Instruction
Apart from the pictures, write out the records that follow exactly.

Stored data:
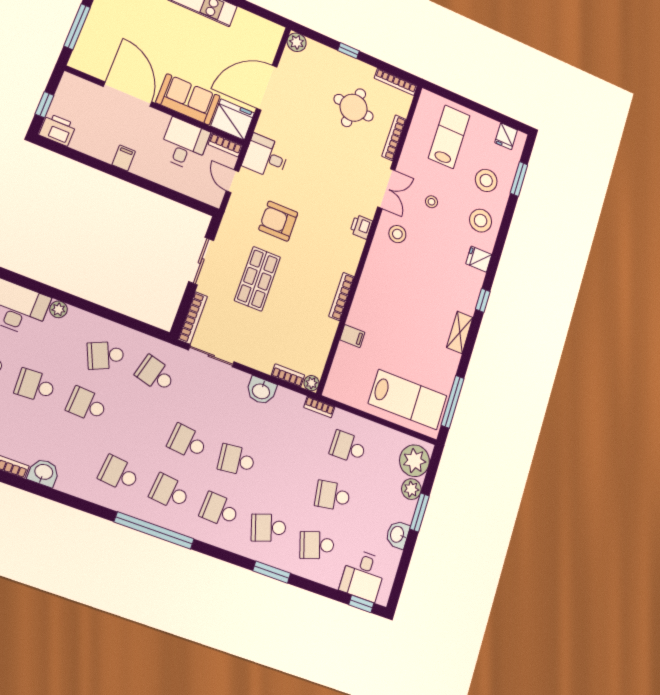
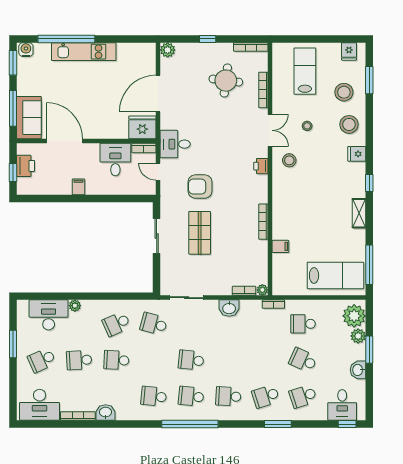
sofa: (188, 99) -> (29, 118), moved, turned 90
printer: (58, 130) -> (25, 166), moved, turned 90
bookcase: (193, 318) -> (165, 277), removed
school desk: (236, 460) -> (228, 360), removed
school desk: (333, 496) -> (303, 360), turned 33

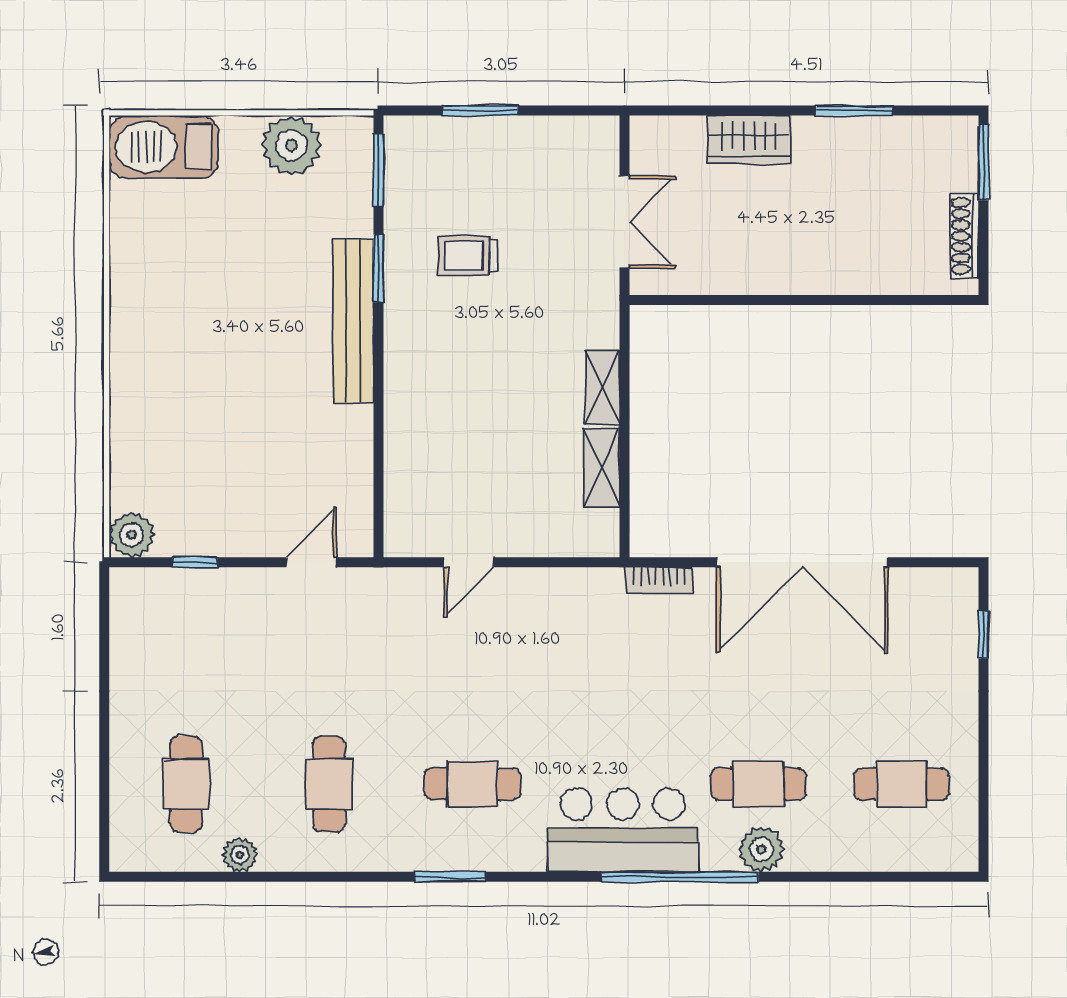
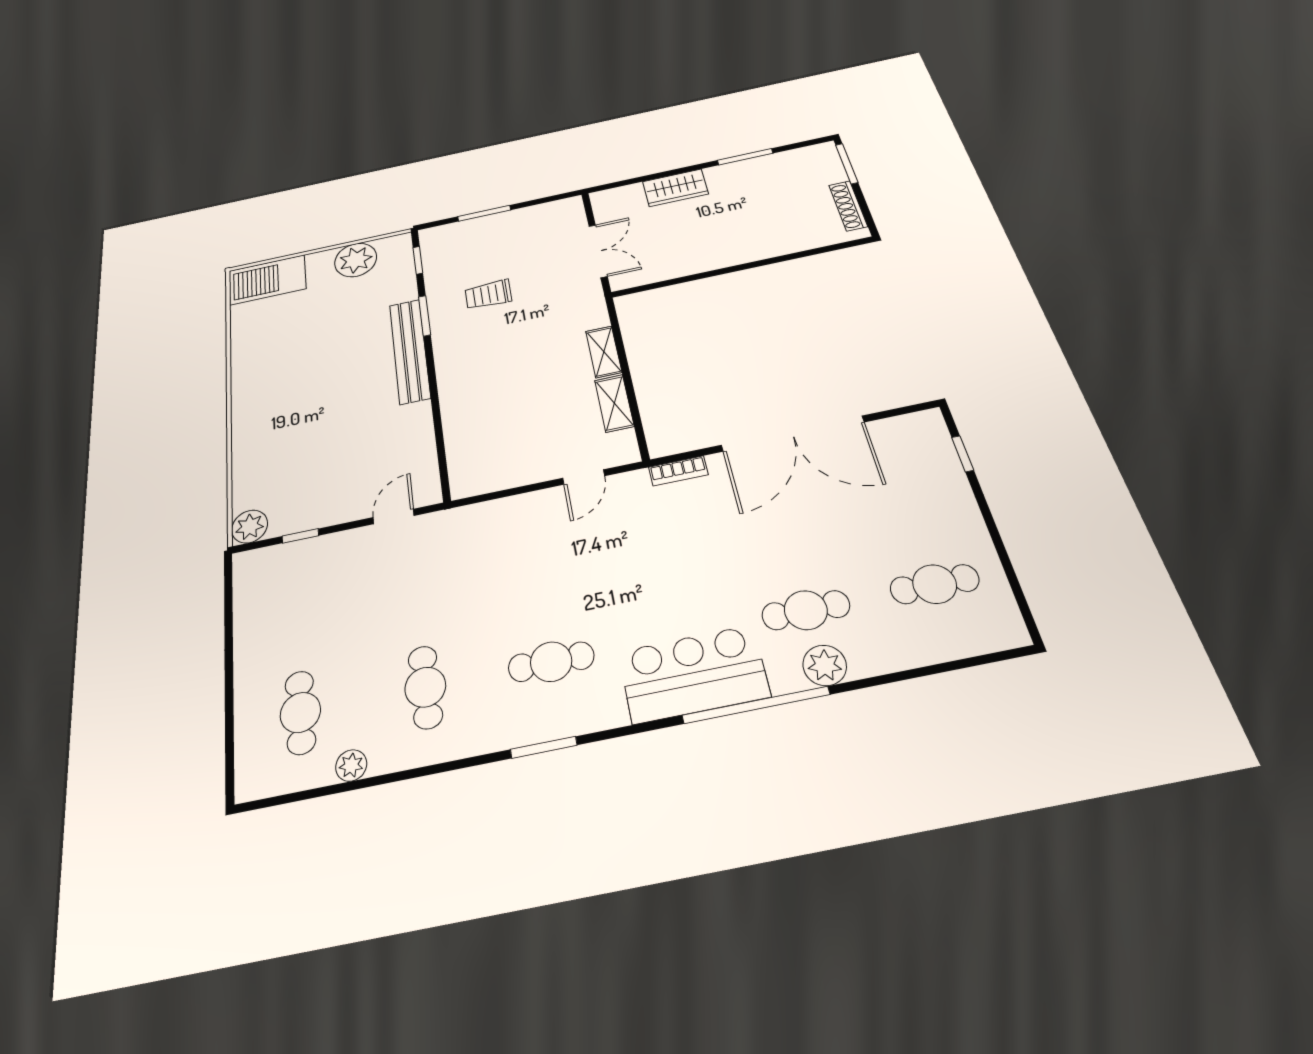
window: (378, 170) -> (418, 260), width x0.67
door: (469, 562) -> (584, 477), moved

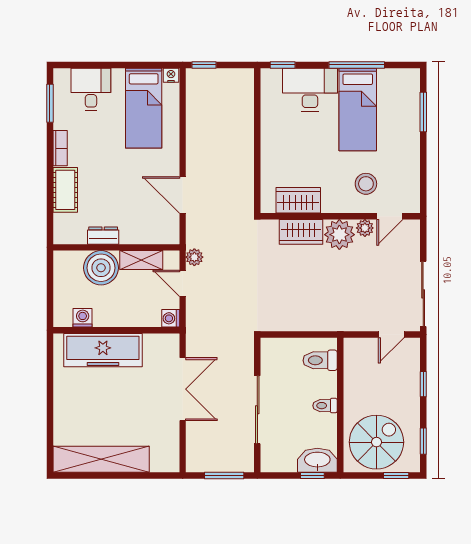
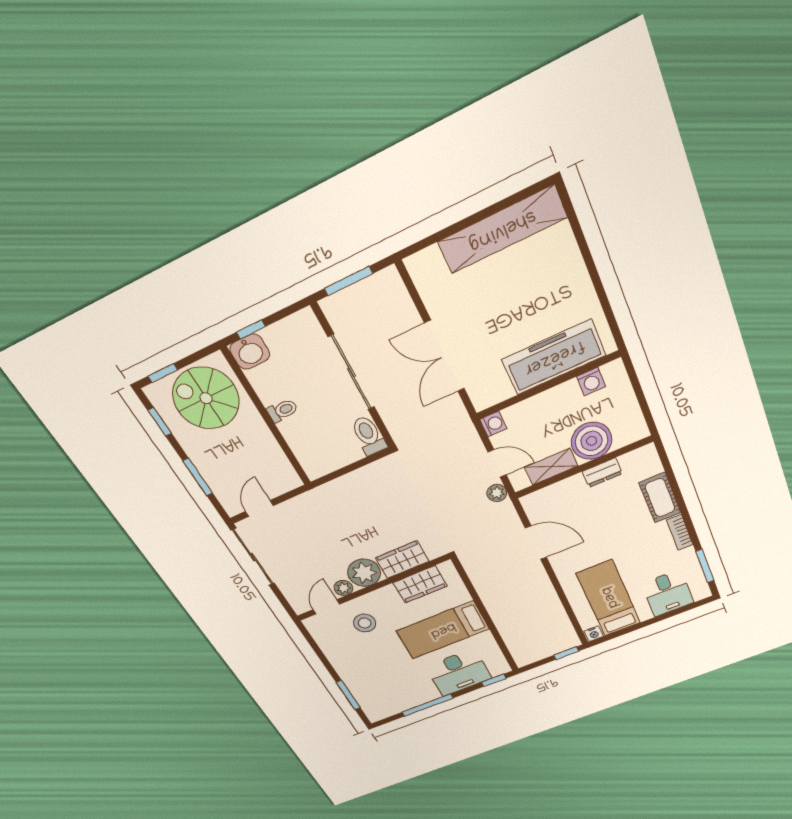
bed: (358, 109) -> (443, 630), moved, turned -90
toilet: (320, 360) -> (369, 435), moved, turned -90
window: (423, 384) -> (198, 477), width x1.50
spiral stairs: (376, 442) -> (206, 398), turned 90
washbasin: (317, 460) -> (250, 352), width x0.72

Problem solution
sofa: (188, 99) -> (29, 118), moved, turned 90
printer: (58, 130) -> (25, 166), moved, turned 90
bookcase: (193, 318) -> (165, 277), removed
school desk: (236, 460) -> (228, 360), removed
school desk: (333, 496) -> (303, 360), turned 33

window: (378, 170) -> (418, 260), width x0.67
door: (469, 562) -> (584, 477), moved

bed: (358, 109) -> (443, 630), moved, turned -90
toilet: (320, 360) -> (369, 435), moved, turned -90
window: (423, 384) -> (198, 477), width x1.50
spiral stairs: (376, 442) -> (206, 398), turned 90
washbasin: (317, 460) -> (250, 352), width x0.72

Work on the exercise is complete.